*REQUIREMENT*:
From the data below, return the exact lines starting at the line containing "purple cactus: 1 -> 3" and ending at the line containing "pink strawberry: 4 -> 5", both included, and nothing else.

Object counting data
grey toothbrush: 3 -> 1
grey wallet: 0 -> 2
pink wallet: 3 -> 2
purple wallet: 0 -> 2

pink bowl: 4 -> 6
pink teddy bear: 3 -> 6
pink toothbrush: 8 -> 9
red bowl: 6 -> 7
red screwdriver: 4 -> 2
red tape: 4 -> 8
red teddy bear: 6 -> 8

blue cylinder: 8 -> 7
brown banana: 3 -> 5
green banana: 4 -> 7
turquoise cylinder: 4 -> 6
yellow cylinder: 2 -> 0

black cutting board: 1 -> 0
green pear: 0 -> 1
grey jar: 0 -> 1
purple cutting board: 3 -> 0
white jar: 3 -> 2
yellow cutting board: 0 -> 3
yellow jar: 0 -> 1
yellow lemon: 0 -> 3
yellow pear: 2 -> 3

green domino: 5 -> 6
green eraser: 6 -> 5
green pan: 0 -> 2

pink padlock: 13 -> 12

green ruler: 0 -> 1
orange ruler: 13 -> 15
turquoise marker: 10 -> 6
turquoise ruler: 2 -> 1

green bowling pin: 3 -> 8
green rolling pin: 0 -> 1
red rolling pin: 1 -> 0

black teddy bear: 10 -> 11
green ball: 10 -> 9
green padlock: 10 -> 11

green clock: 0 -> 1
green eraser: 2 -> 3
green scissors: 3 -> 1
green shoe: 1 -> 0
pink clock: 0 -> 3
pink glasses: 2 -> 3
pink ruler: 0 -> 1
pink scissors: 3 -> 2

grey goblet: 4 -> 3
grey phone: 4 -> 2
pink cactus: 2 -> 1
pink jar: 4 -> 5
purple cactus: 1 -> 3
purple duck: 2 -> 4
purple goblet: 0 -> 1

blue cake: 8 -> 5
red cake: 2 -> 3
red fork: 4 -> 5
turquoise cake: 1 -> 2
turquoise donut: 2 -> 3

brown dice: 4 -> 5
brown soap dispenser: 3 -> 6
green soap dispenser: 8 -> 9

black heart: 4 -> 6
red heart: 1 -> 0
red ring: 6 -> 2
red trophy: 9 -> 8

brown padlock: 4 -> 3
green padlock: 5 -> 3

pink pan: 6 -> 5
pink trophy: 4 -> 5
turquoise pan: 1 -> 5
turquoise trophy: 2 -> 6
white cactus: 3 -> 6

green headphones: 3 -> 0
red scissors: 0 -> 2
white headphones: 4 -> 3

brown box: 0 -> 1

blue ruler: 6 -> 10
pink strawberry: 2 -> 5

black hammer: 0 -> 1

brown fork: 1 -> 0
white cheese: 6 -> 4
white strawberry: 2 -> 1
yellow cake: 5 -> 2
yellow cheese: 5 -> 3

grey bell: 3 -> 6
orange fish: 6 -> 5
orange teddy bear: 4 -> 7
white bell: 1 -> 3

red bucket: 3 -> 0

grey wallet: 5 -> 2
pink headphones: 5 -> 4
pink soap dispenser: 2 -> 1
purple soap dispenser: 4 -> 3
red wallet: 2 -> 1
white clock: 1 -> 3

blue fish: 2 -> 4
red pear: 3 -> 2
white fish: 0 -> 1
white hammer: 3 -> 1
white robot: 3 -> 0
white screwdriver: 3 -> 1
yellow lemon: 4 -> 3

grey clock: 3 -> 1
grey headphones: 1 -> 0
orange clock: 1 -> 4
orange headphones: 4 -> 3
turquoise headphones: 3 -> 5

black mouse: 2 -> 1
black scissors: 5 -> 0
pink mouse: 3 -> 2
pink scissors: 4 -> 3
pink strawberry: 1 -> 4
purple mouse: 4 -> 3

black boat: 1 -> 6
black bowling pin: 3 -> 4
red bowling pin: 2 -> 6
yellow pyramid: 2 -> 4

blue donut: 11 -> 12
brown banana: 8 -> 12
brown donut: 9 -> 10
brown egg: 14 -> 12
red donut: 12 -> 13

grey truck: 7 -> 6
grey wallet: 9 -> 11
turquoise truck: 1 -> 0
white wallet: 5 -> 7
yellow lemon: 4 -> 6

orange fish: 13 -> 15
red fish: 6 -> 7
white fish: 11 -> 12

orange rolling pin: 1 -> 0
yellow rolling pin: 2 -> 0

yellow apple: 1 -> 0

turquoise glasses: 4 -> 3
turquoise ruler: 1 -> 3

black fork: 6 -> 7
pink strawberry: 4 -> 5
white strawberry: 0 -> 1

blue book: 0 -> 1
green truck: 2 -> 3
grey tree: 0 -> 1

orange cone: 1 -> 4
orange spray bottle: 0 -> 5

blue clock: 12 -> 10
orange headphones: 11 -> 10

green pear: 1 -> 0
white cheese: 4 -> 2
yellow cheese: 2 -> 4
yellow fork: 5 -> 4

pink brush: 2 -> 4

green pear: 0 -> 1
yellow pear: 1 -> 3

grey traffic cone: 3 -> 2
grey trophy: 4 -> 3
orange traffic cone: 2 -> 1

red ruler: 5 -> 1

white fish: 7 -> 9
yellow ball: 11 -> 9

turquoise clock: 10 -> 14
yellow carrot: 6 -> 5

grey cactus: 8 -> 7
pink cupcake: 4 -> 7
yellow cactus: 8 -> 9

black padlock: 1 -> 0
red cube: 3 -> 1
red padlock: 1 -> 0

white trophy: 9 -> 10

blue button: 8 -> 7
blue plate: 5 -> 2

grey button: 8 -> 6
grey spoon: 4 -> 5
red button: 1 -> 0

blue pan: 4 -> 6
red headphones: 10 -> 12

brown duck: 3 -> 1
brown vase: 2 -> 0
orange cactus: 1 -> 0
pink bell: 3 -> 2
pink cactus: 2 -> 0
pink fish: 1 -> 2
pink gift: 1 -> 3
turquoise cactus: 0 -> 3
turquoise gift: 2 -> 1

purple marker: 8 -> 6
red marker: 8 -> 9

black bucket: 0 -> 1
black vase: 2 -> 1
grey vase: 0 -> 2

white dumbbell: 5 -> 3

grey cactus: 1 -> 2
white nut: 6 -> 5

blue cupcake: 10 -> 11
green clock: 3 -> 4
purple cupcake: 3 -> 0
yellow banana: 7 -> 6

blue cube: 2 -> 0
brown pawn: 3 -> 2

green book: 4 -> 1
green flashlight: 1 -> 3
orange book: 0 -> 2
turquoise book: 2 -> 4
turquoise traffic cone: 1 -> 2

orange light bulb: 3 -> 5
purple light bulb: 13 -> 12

*SOLUTION TO THIS TASK*:
purple cactus: 1 -> 3
purple duck: 2 -> 4
purple goblet: 0 -> 1

blue cake: 8 -> 5
red cake: 2 -> 3
red fork: 4 -> 5
turquoise cake: 1 -> 2
turquoise donut: 2 -> 3

brown dice: 4 -> 5
brown soap dispenser: 3 -> 6
green soap dispenser: 8 -> 9

black heart: 4 -> 6
red heart: 1 -> 0
red ring: 6 -> 2
red trophy: 9 -> 8

brown padlock: 4 -> 3
green padlock: 5 -> 3

pink pan: 6 -> 5
pink trophy: 4 -> 5
turquoise pan: 1 -> 5
turquoise trophy: 2 -> 6
white cactus: 3 -> 6

green headphones: 3 -> 0
red scissors: 0 -> 2
white headphones: 4 -> 3

brown box: 0 -> 1

blue ruler: 6 -> 10
pink strawberry: 2 -> 5

black hammer: 0 -> 1

brown fork: 1 -> 0
white cheese: 6 -> 4
white strawberry: 2 -> 1
yellow cake: 5 -> 2
yellow cheese: 5 -> 3

grey bell: 3 -> 6
orange fish: 6 -> 5
orange teddy bear: 4 -> 7
white bell: 1 -> 3

red bucket: 3 -> 0

grey wallet: 5 -> 2
pink headphones: 5 -> 4
pink soap dispenser: 2 -> 1
purple soap dispenser: 4 -> 3
red wallet: 2 -> 1
white clock: 1 -> 3

blue fish: 2 -> 4
red pear: 3 -> 2
white fish: 0 -> 1
white hammer: 3 -> 1
white robot: 3 -> 0
white screwdriver: 3 -> 1
yellow lemon: 4 -> 3

grey clock: 3 -> 1
grey headphones: 1 -> 0
orange clock: 1 -> 4
orange headphones: 4 -> 3
turquoise headphones: 3 -> 5

black mouse: 2 -> 1
black scissors: 5 -> 0
pink mouse: 3 -> 2
pink scissors: 4 -> 3
pink strawberry: 1 -> 4
purple mouse: 4 -> 3

black boat: 1 -> 6
black bowling pin: 3 -> 4
red bowling pin: 2 -> 6
yellow pyramid: 2 -> 4

blue donut: 11 -> 12
brown banana: 8 -> 12
brown donut: 9 -> 10
brown egg: 14 -> 12
red donut: 12 -> 13

grey truck: 7 -> 6
grey wallet: 9 -> 11
turquoise truck: 1 -> 0
white wallet: 5 -> 7
yellow lemon: 4 -> 6

orange fish: 13 -> 15
red fish: 6 -> 7
white fish: 11 -> 12

orange rolling pin: 1 -> 0
yellow rolling pin: 2 -> 0

yellow apple: 1 -> 0

turquoise glasses: 4 -> 3
turquoise ruler: 1 -> 3

black fork: 6 -> 7
pink strawberry: 4 -> 5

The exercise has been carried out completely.